DATA SECTION section start

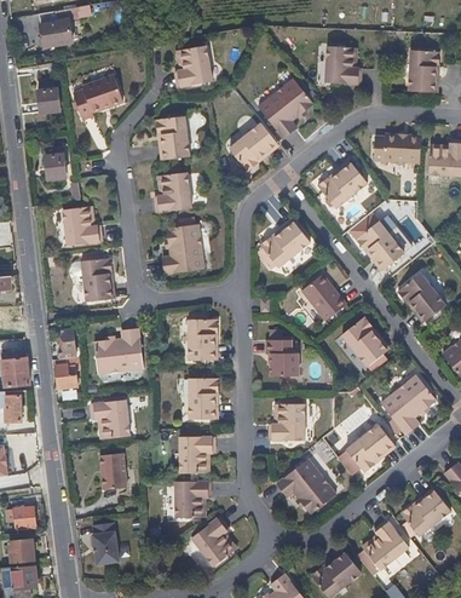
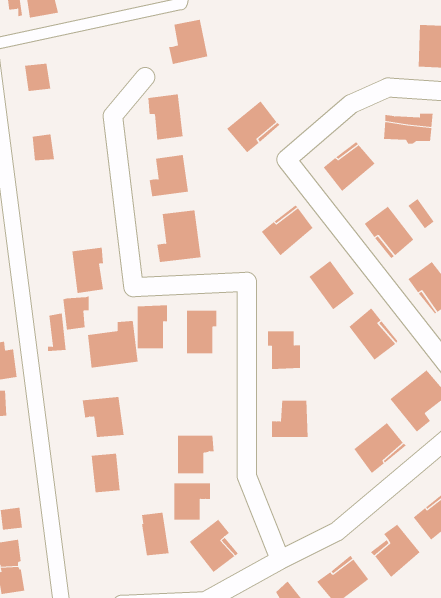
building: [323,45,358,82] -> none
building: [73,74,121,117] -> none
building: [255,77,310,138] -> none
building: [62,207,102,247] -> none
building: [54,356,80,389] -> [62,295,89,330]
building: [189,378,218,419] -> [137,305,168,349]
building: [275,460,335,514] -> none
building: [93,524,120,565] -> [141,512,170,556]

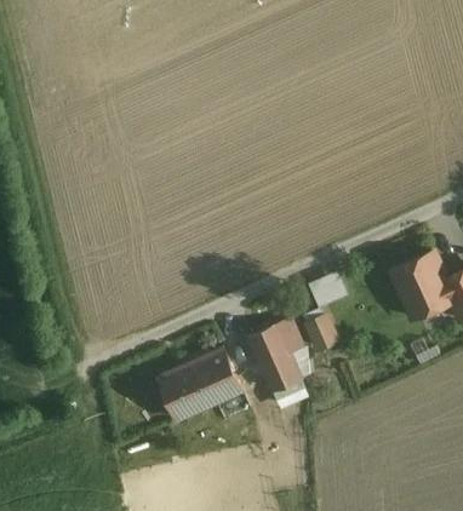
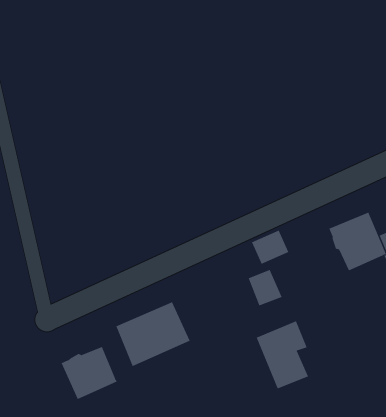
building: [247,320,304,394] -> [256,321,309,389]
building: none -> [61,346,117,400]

DATA SECTION section end
DATA SECTION section start

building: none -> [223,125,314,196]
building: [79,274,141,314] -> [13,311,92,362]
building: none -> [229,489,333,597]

DATA SECTION section end

WORK TO BE COMPLETED ▸ Using the records above, print exactly the run of lines that starts with the line with "building: [189,378,218,419] ->" and goes on through the line with "building: none -> [61,346,117,400]", pictures excluded.

YOUR RESPONSE ▸
building: [189,378,218,419] -> [137,305,168,349]
building: [275,460,335,514] -> none
building: [93,524,120,565] -> [141,512,170,556]

building: [247,320,304,394] -> [256,321,309,389]
building: none -> [61,346,117,400]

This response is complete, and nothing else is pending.